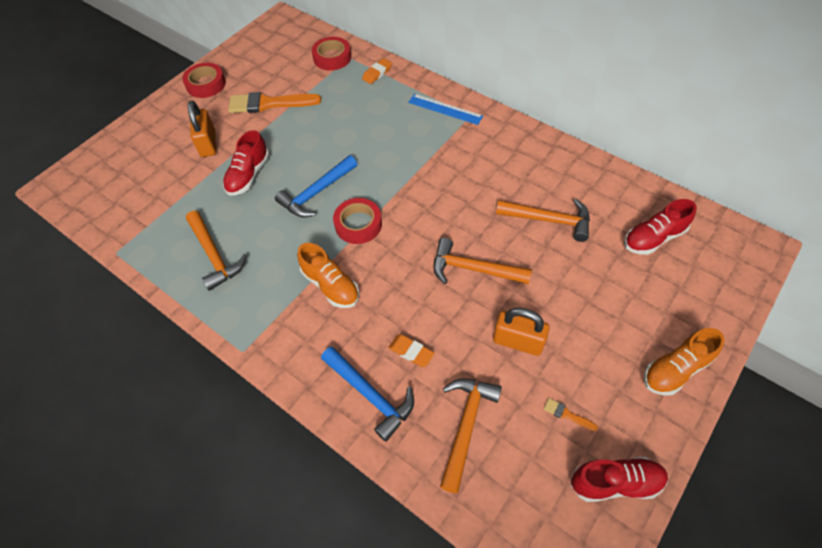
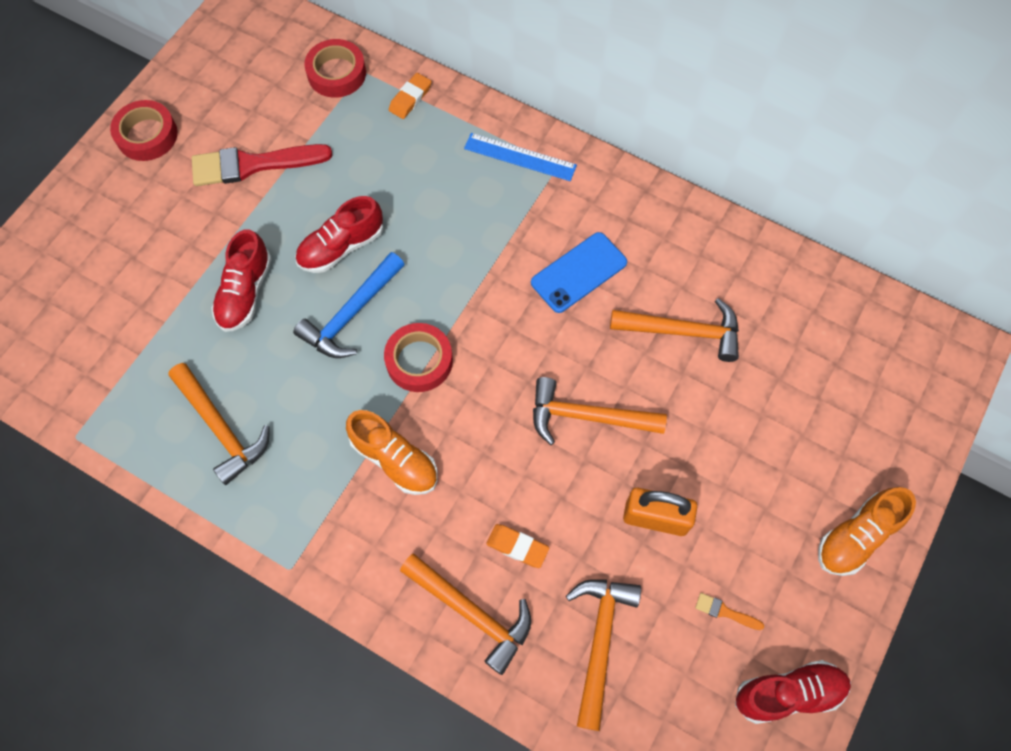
camera: 10 degrees left, 10 degrees up
orange padlock [188,101,216,157] -> none
orange brush [228,92,321,113] -> red brush [192,144,332,186]
blue hammer [321,347,414,442] -> orange hammer [400,553,531,675]
red shoe [624,199,697,255] -> red shoe moved to [295,196,383,273]
none -> blue phone [531,232,627,313]

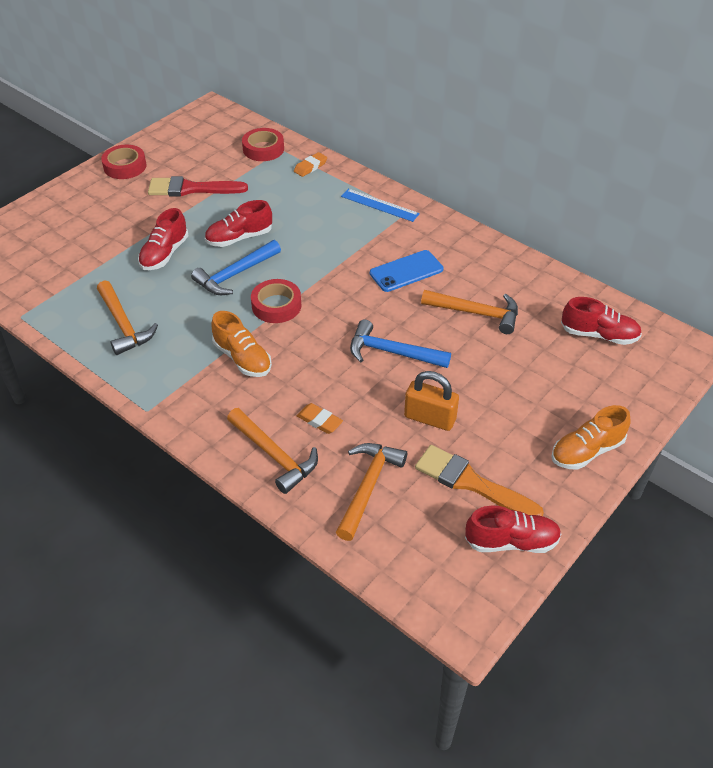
camera: 10 degrees right, 20 degrees down
orange hammer [533,377,667,445] -> blue hammer [350,320,451,368]
orange brush [695,593,764,630] -> orange brush [415,445,544,516], size x2.43
none -> red shoe [561,297,642,345]

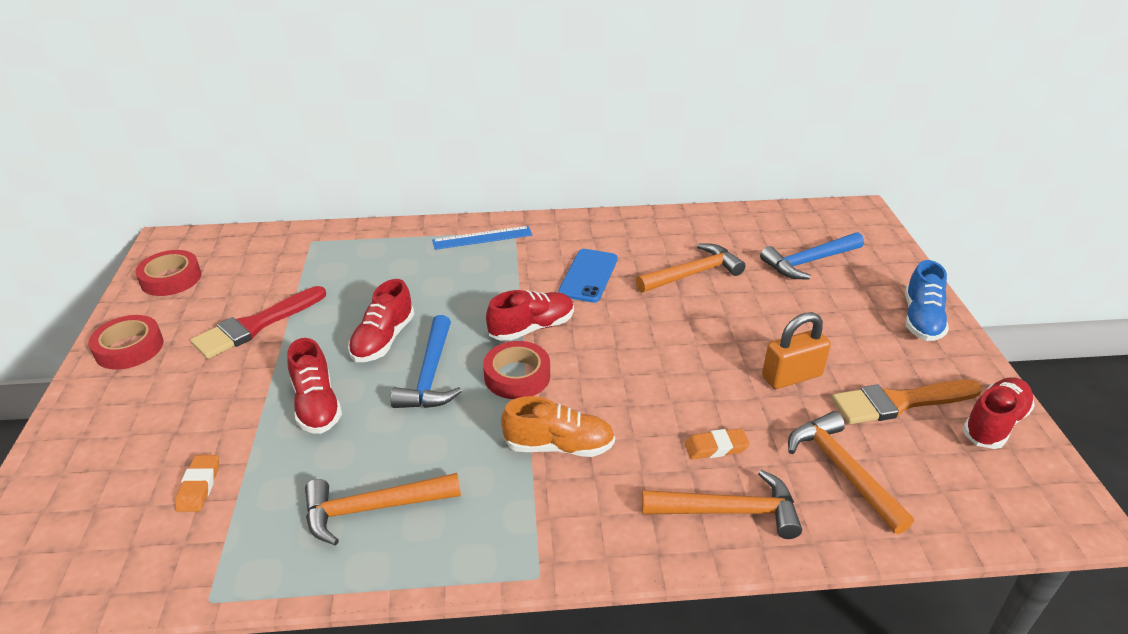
camera: 45 degrees left, 10 degrees down
orange hammer [97,280,158,355] -> orange hammer turned 150 degrees clockwise [305,473,461,546]
red tape [242,128,284,161] -> red tape moved to [135,250,201,296]
orange eraser [294,152,327,177] -> orange eraser moved to [175,455,219,512]
blue hammer [350,320,451,368] -> blue hammer moved to [760,232,864,280]
orange shoe [551,405,631,470] -> blue shoe [905,260,949,341]
red shoe [561,297,642,345] -> red shoe moved to [486,290,574,341]

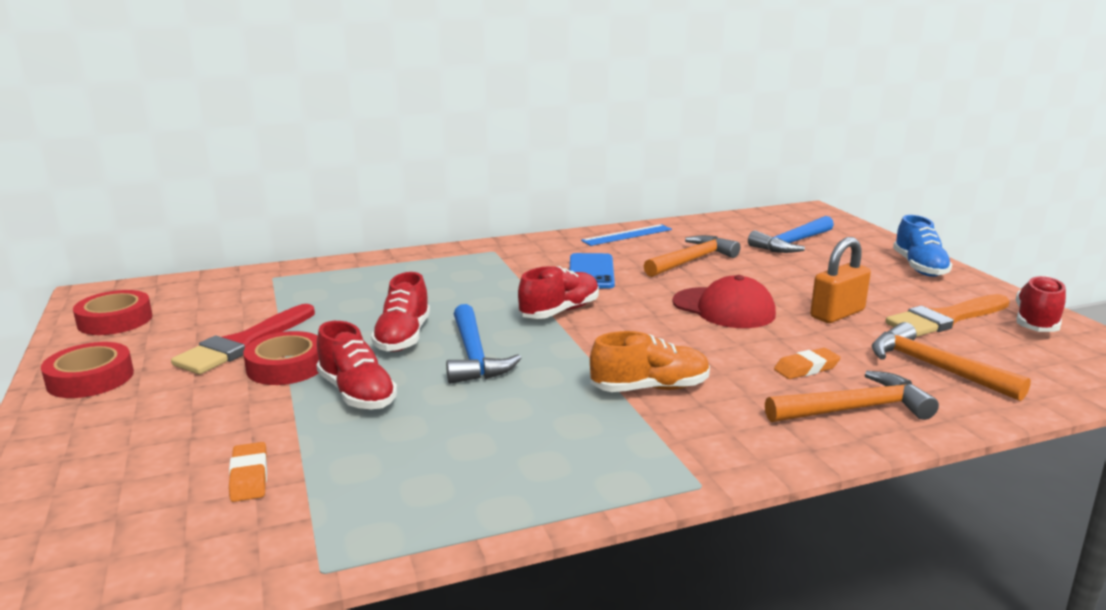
camera: 15 degrees left, 15 degrees down
orange hammer [305,473,461,546] -> none
blue ruler [432,226,532,250] -> blue ruler moved to [581,224,672,246]
red tape [483,341,550,399] -> red tape moved to [243,331,319,385]
none -> red cap [672,275,776,328]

What to produce >>
Apart from the pictures, every line of the data above should be given again exactly.

Completed task >>
camera: 10 degrees left, 10 degrees up
orange padlock [188,101,216,157] -> none
orange brush [228,92,321,113] -> red brush [192,144,332,186]
blue hammer [321,347,414,442] -> orange hammer [400,553,531,675]
red shoe [624,199,697,255] -> red shoe moved to [295,196,383,273]
none -> blue phone [531,232,627,313]

camera: 10 degrees right, 20 degrees down
orange hammer [533,377,667,445] -> blue hammer [350,320,451,368]
orange brush [695,593,764,630] -> orange brush [415,445,544,516], size x2.43
none -> red shoe [561,297,642,345]

camera: 45 degrees left, 10 degrees down
orange hammer [97,280,158,355] -> orange hammer turned 150 degrees clockwise [305,473,461,546]
red tape [242,128,284,161] -> red tape moved to [135,250,201,296]
orange eraser [294,152,327,177] -> orange eraser moved to [175,455,219,512]
blue hammer [350,320,451,368] -> blue hammer moved to [760,232,864,280]
orange shoe [551,405,631,470] -> blue shoe [905,260,949,341]
red shoe [561,297,642,345] -> red shoe moved to [486,290,574,341]

camera: 15 degrees left, 15 degrees down
orange hammer [305,473,461,546] -> none
blue ruler [432,226,532,250] -> blue ruler moved to [581,224,672,246]
red tape [483,341,550,399] -> red tape moved to [243,331,319,385]
none -> red cap [672,275,776,328]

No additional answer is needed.